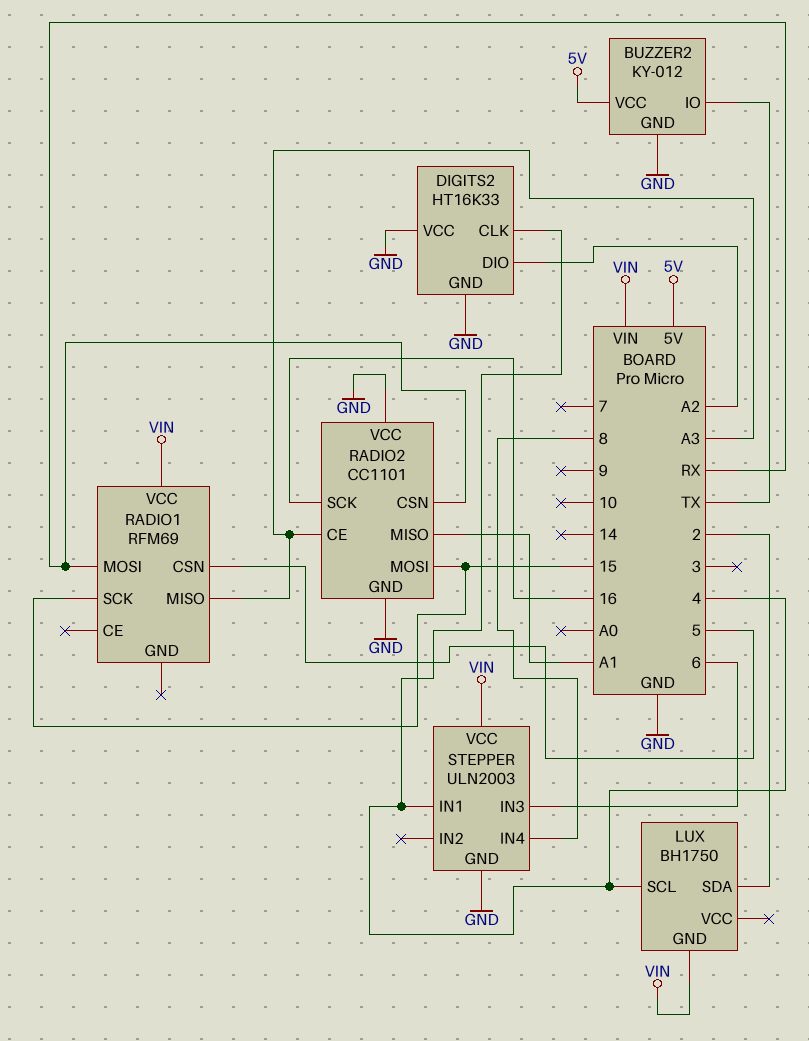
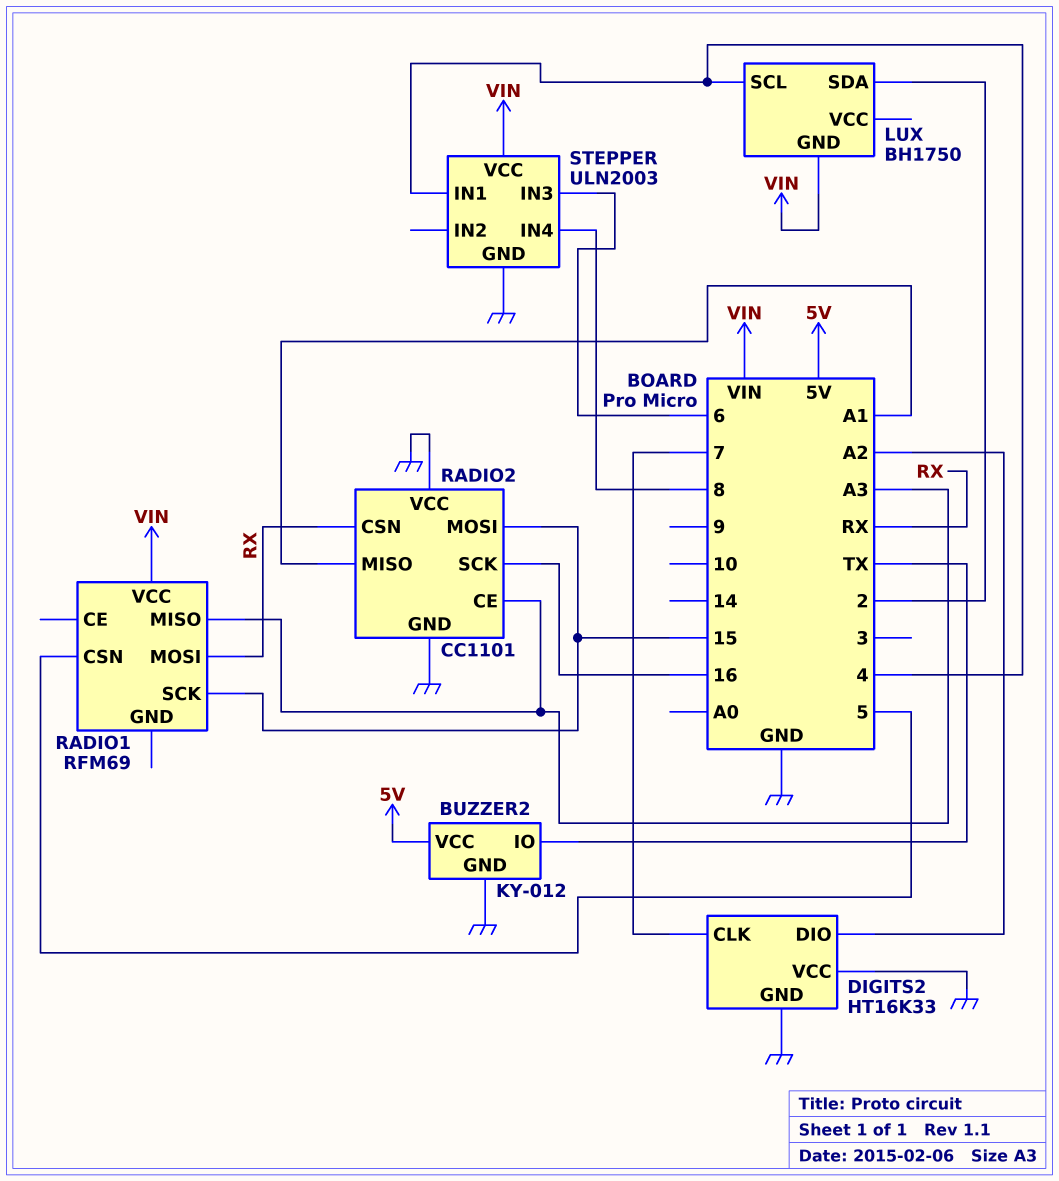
DIGITS2 pin CLK: 4 -> 7

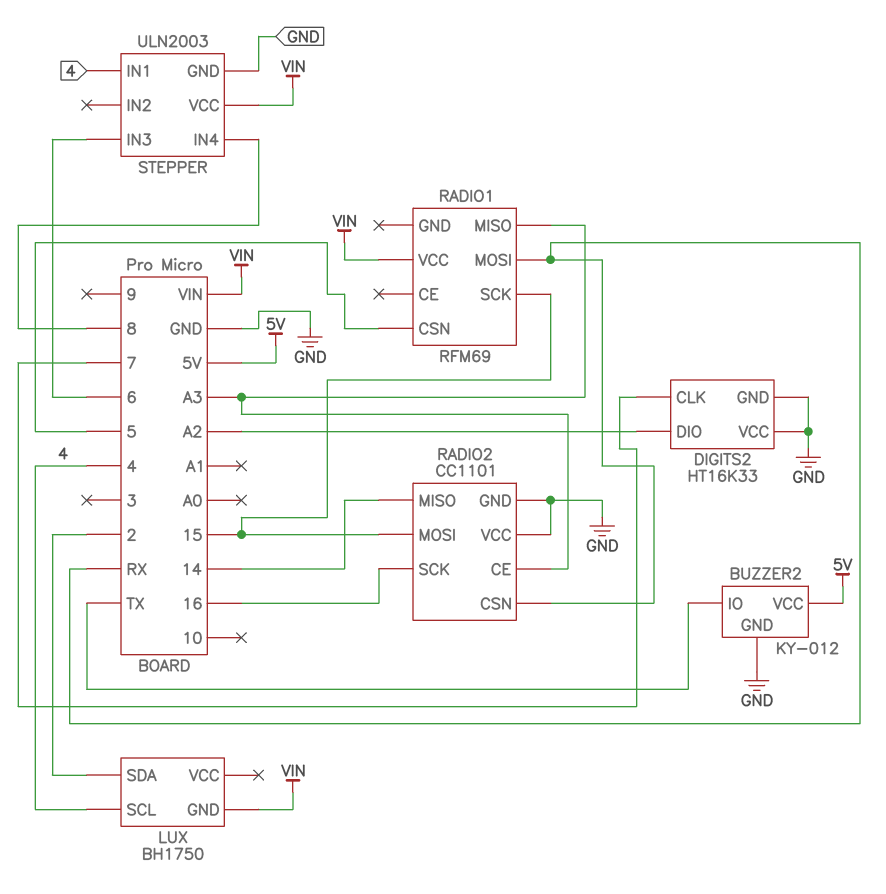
RADIO2 pin MISO: A1 -> 14

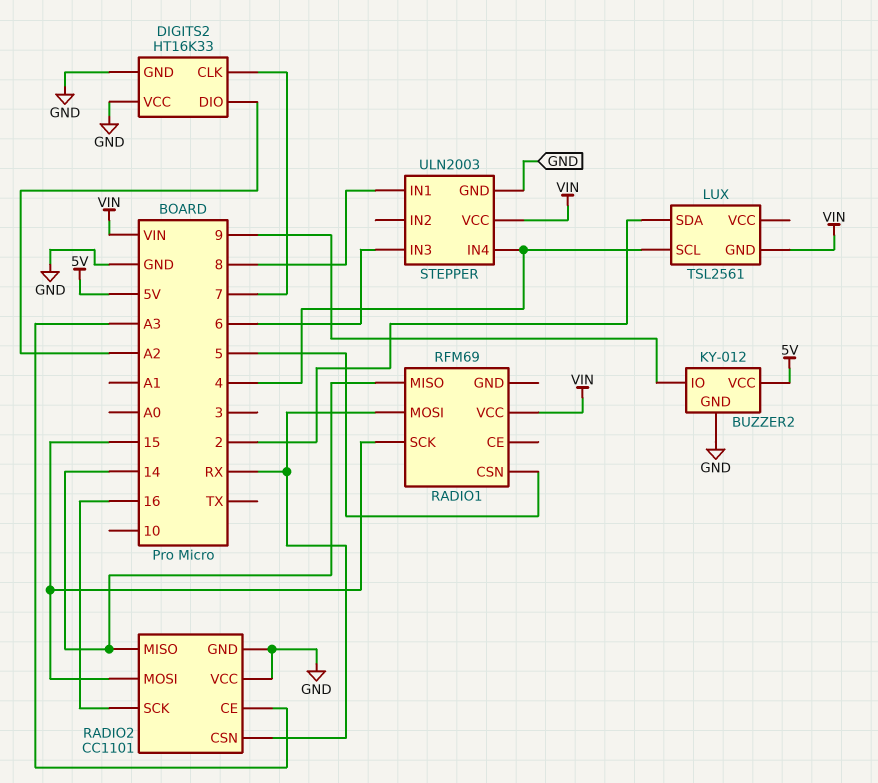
BUZZER2 pin IO: TX -> 9
LUX: BH1750 -> TSL2561
RADIO1 pin MISO: A3 -> 14
STEPPER pin IN1: 4 -> 8
STEPPER pin IN4: 8 -> 4

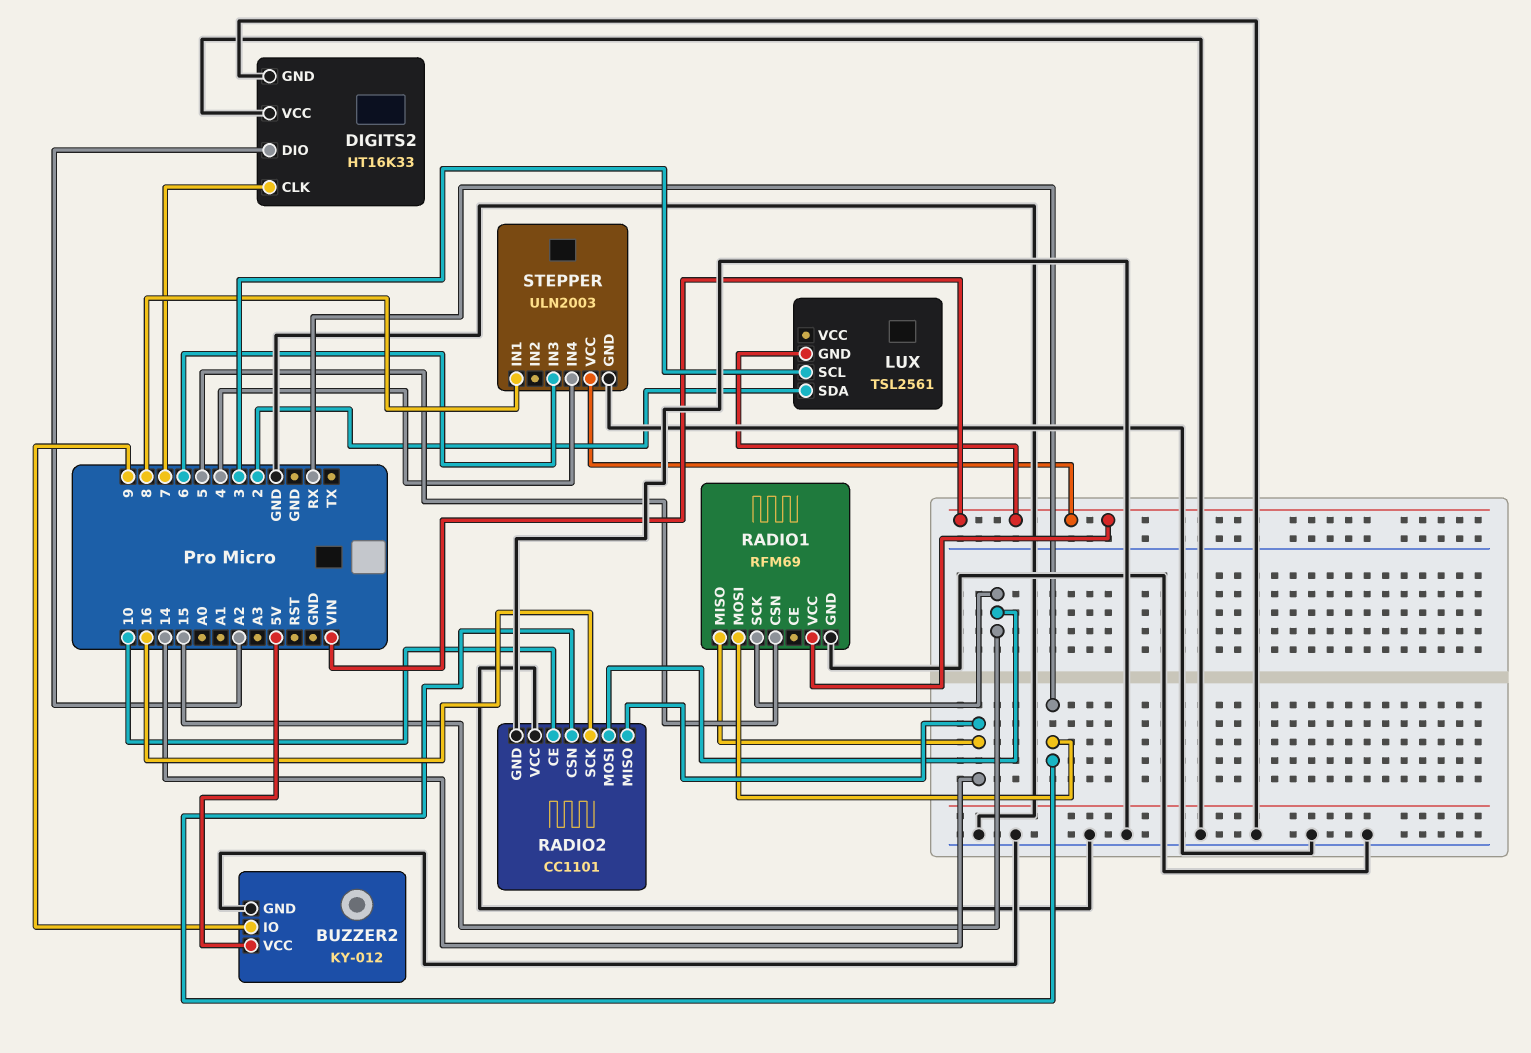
LUX pin SCL: 4 -> 3
RADIO1 pin GND: none -> GND
RADIO2 pin CE: A3 -> 10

——

TASK GOAL:
A faithful copy of all the data above, without its pictures, is the expected result.

SOLUTION:
DIGITS2 pin CLK: 4 -> 7

RADIO2 pin MISO: A1 -> 14

BUZZER2 pin IO: TX -> 9
LUX: BH1750 -> TSL2561
RADIO1 pin MISO: A3 -> 14
STEPPER pin IN1: 4 -> 8
STEPPER pin IN4: 8 -> 4

LUX pin SCL: 4 -> 3
RADIO1 pin GND: none -> GND
RADIO2 pin CE: A3 -> 10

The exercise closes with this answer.